----- Record excerpts -----

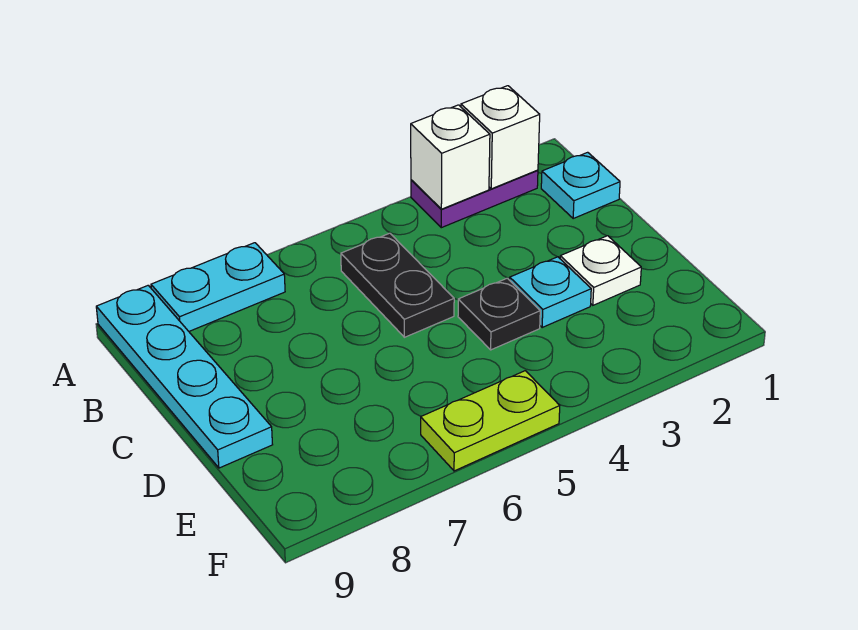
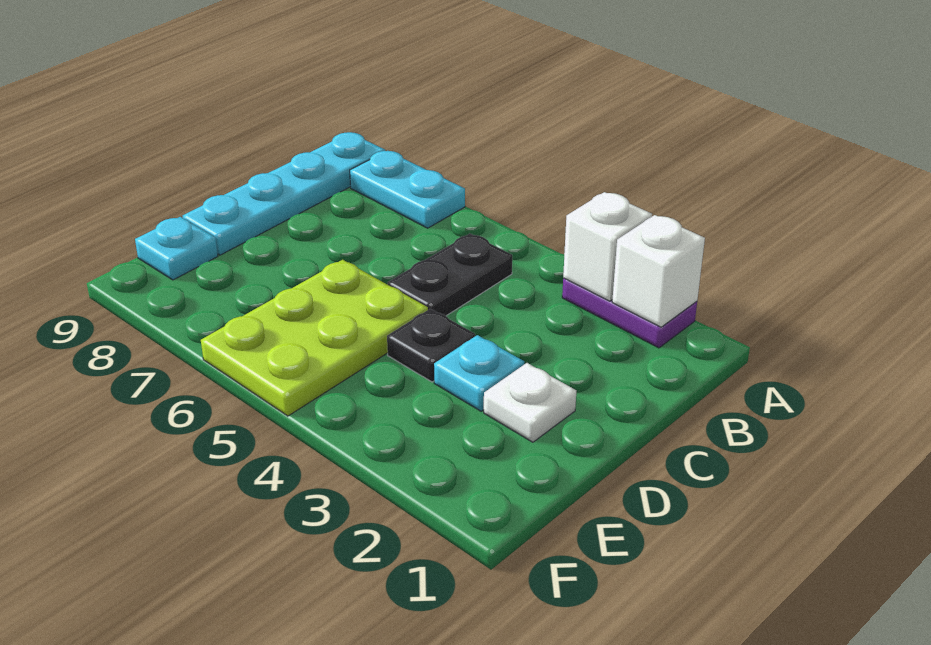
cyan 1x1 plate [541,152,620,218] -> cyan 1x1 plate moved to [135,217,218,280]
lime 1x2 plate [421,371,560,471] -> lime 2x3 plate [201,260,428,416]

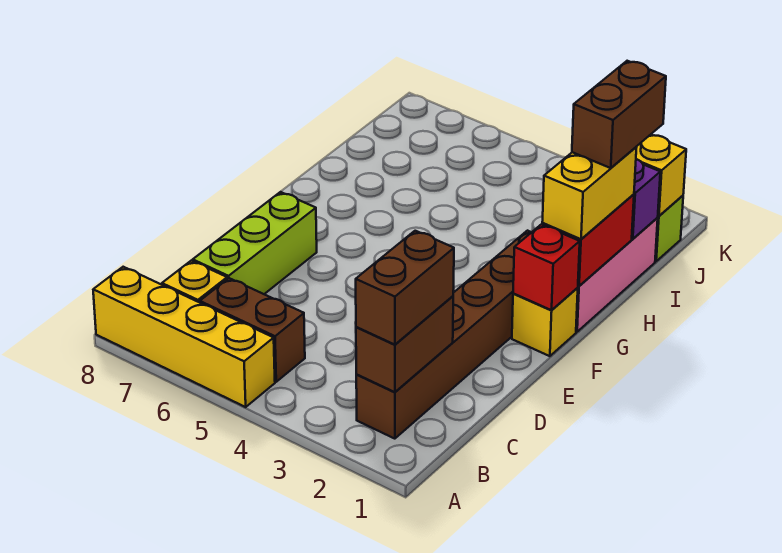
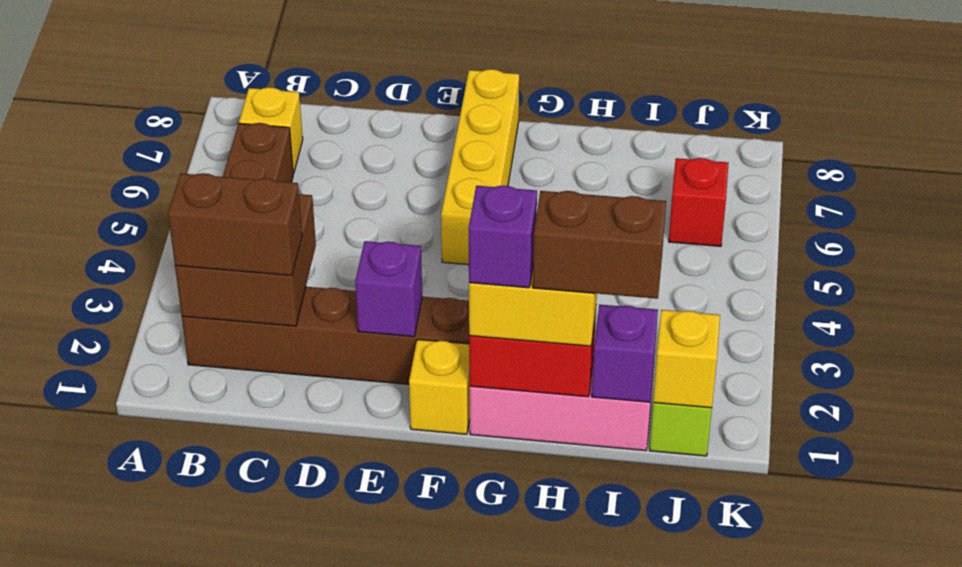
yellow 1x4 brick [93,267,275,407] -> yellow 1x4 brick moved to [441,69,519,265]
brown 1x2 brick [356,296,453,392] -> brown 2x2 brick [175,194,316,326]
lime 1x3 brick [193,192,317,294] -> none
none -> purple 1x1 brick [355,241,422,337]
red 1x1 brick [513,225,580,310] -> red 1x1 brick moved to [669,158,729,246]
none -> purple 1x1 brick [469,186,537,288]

-----

Request: The full text of the data above, exact and without pictures, is what to return.

Task solution:
cyan 1x1 plate [541,152,620,218] -> cyan 1x1 plate moved to [135,217,218,280]
lime 1x2 plate [421,371,560,471] -> lime 2x3 plate [201,260,428,416]

yellow 1x4 brick [93,267,275,407] -> yellow 1x4 brick moved to [441,69,519,265]
brown 1x2 brick [356,296,453,392] -> brown 2x2 brick [175,194,316,326]
lime 1x3 brick [193,192,317,294] -> none
none -> purple 1x1 brick [355,241,422,337]
red 1x1 brick [513,225,580,310] -> red 1x1 brick moved to [669,158,729,246]
none -> purple 1x1 brick [469,186,537,288]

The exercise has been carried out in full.